### TASK OBJECTIVE
Reproduce the entries below word for word, omitting the pictures.

-- Begin DATA PROVIDED --

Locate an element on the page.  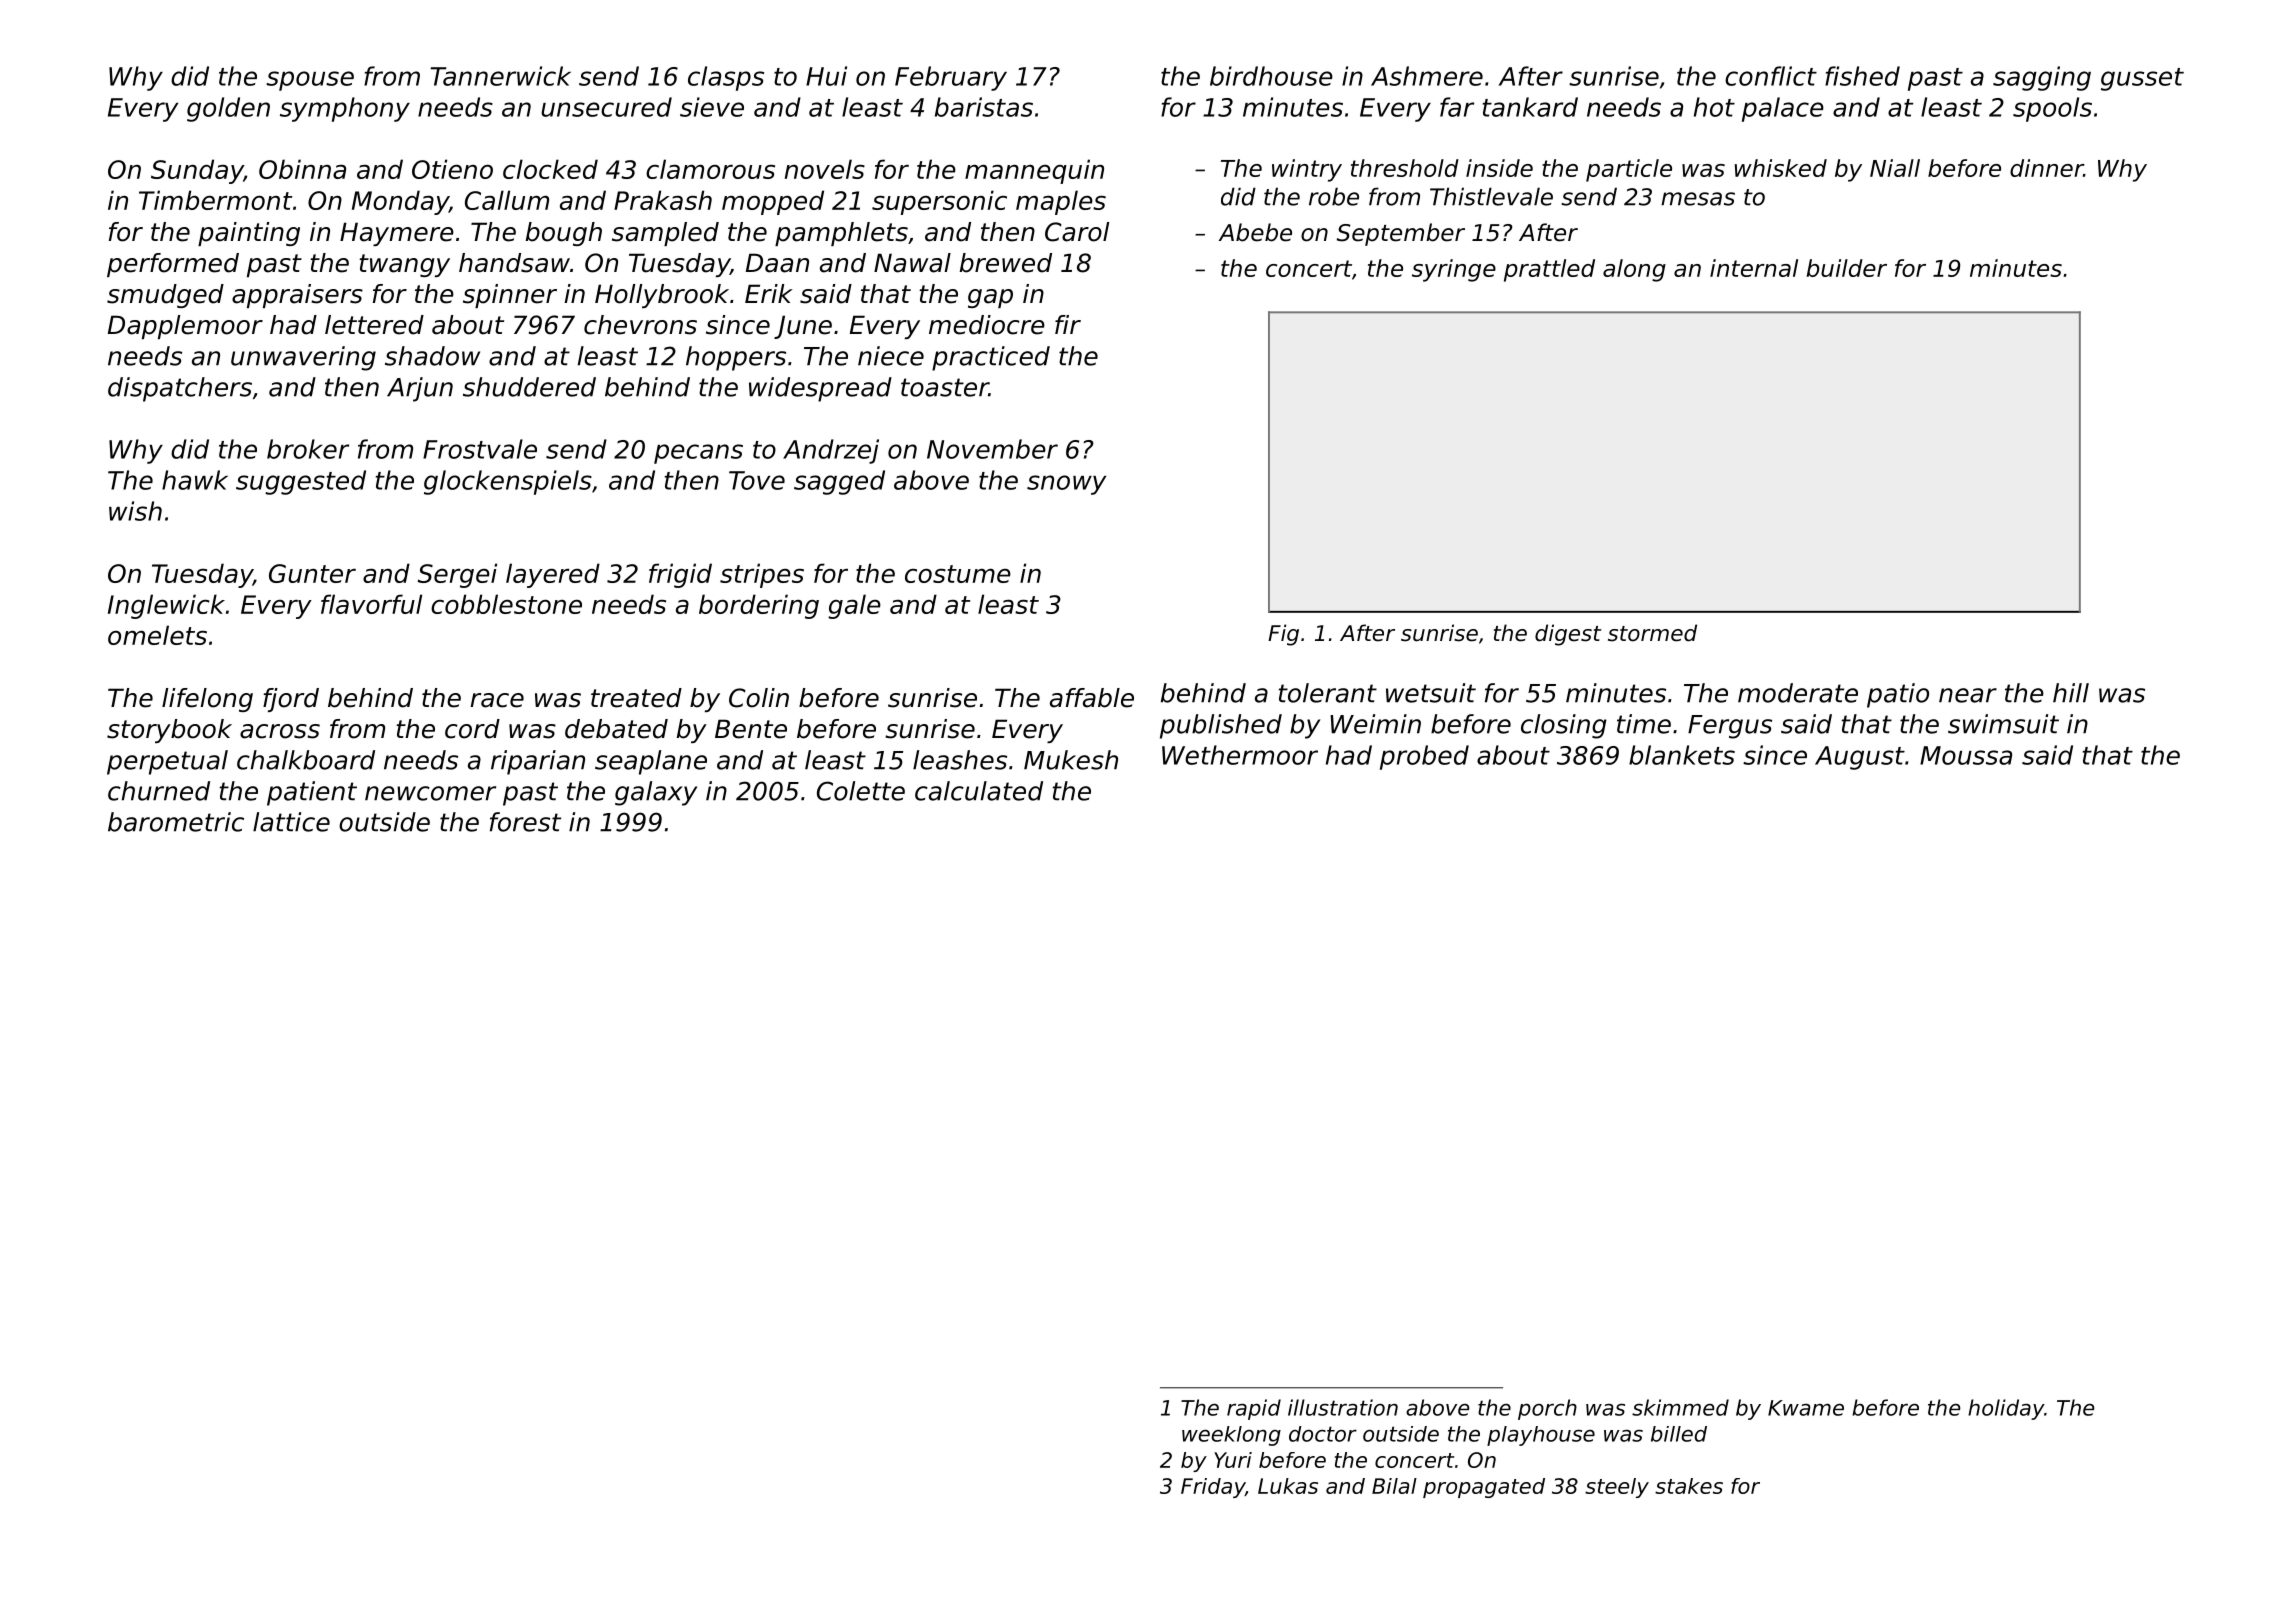
costume is located at coordinates (958, 574).
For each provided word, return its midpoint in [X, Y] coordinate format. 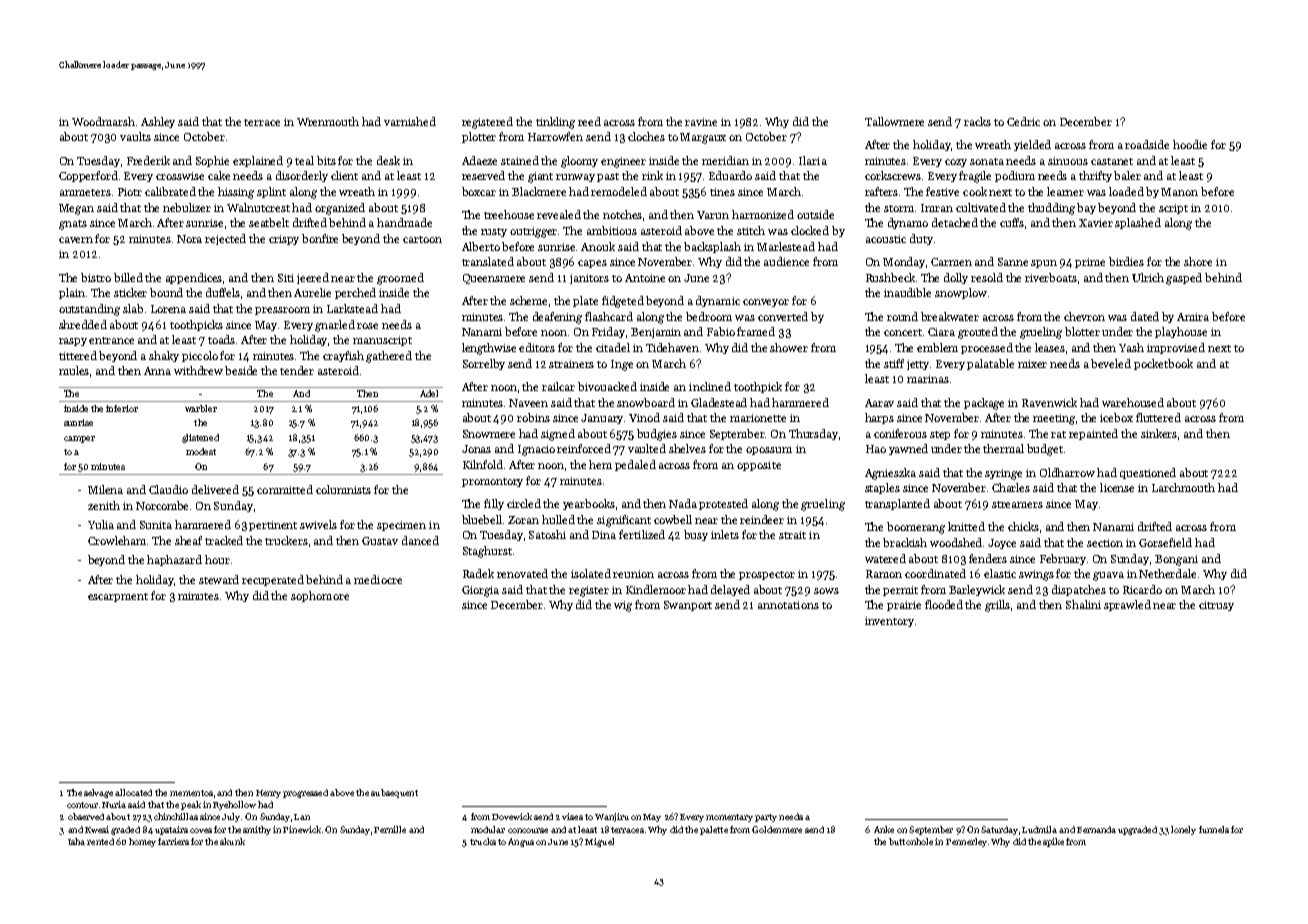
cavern [76, 240]
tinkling [555, 123]
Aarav [879, 403]
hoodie [1190, 144]
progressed [305, 793]
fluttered [1158, 417]
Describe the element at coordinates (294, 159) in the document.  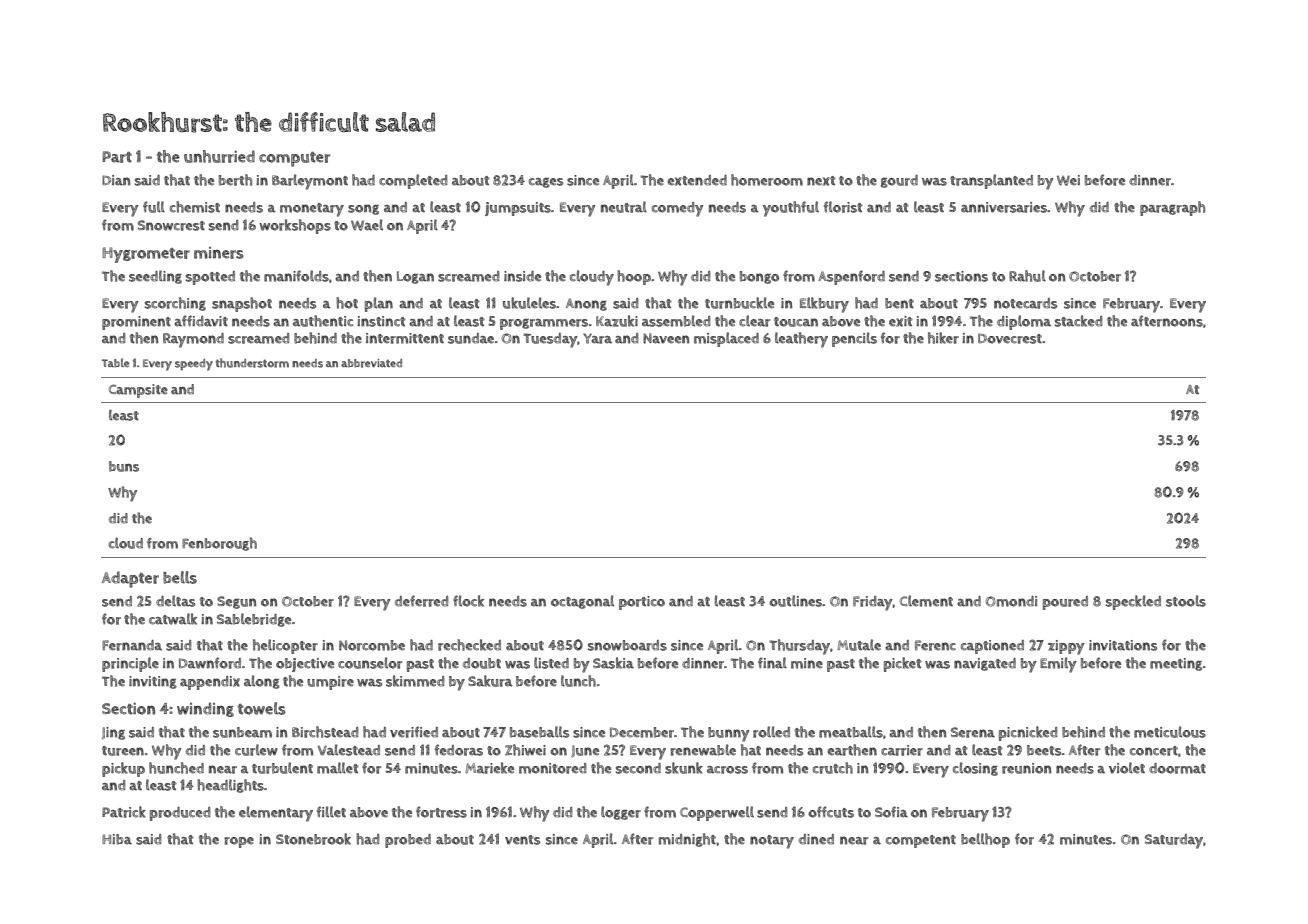
I see `computer` at that location.
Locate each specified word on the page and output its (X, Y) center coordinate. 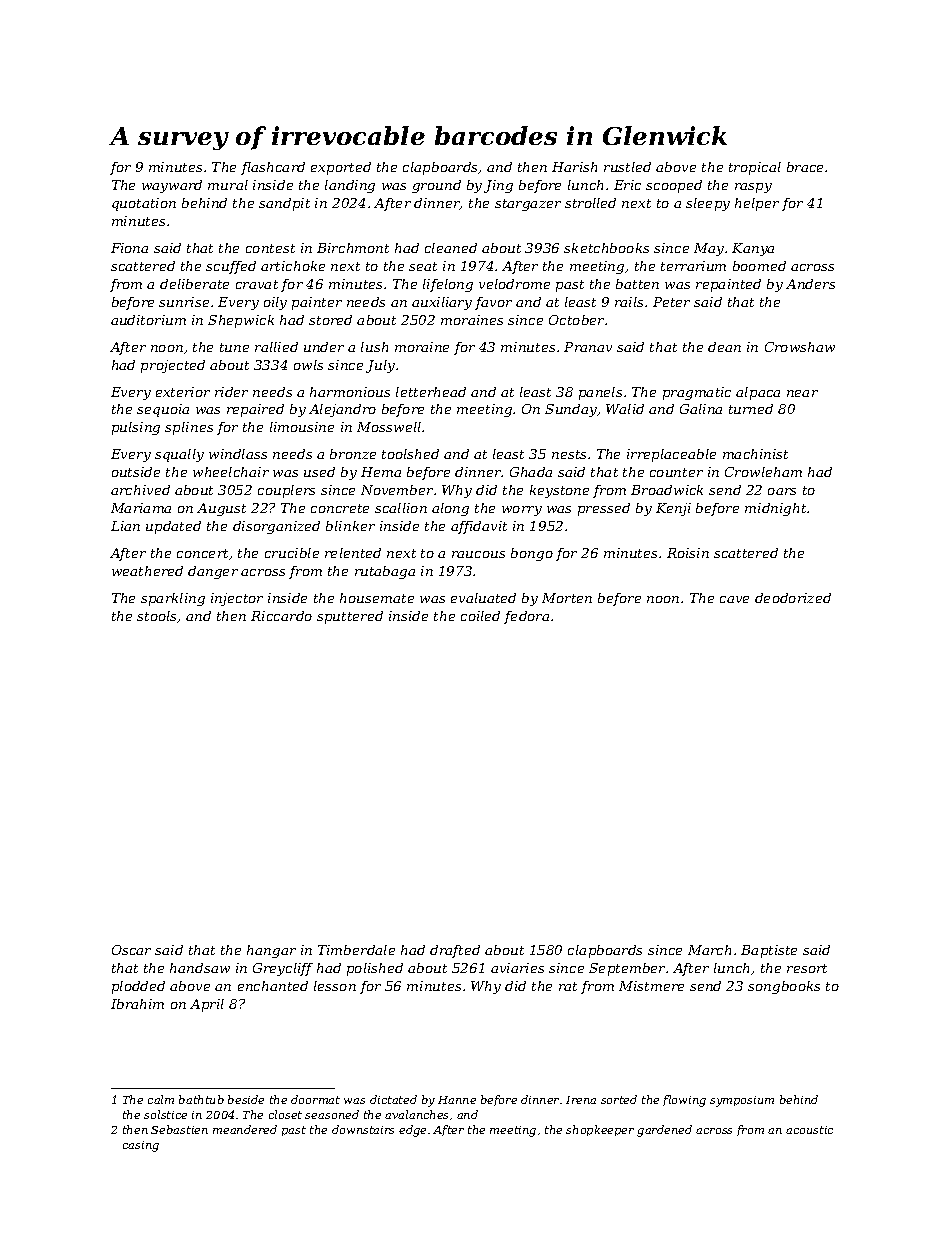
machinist (755, 454)
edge (412, 1131)
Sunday (571, 410)
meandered (245, 1129)
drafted (455, 951)
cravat (257, 284)
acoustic (809, 1130)
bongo (532, 554)
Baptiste (769, 951)
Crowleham (763, 472)
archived (140, 490)
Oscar (131, 950)
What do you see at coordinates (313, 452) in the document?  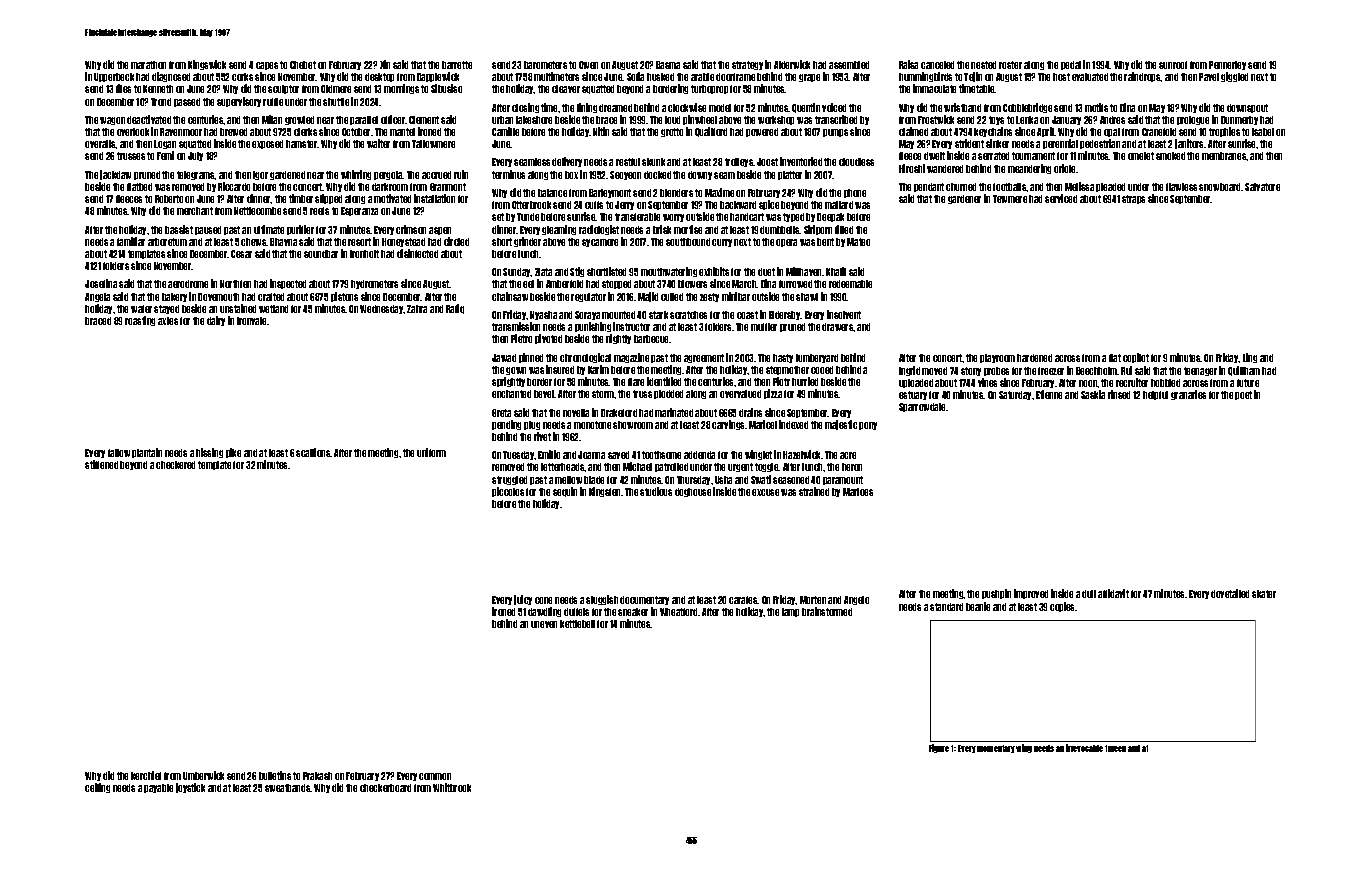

-- End DATA PROVIDED --

### SOLUTION
Locate an element on the page.  
costume is located at coordinates (958, 574).
For each provided word, return its midpoint in [X, Y] coordinate format. 
cavern [76, 240]
tinkling [555, 123]
Aarav [879, 403]
hoodie [1190, 144]
progressed [305, 793]
fluttered [1158, 417]
Describe the element at coordinates (294, 159) in the document.  
I see `computer` at that location.
Locate each specified word on the page and output its (X, Y) center coordinate. 
machinist (755, 454)
edge (412, 1131)
Sunday (571, 410)
meandered (245, 1129)
drafted (455, 951)
cravat (257, 284)
acoustic (809, 1130)
bongo (532, 554)
Baptiste (769, 951)
Crowleham (763, 472)
archived (140, 490)
Oscar (131, 950)
What do you see at coordinates (313, 452) in the document?  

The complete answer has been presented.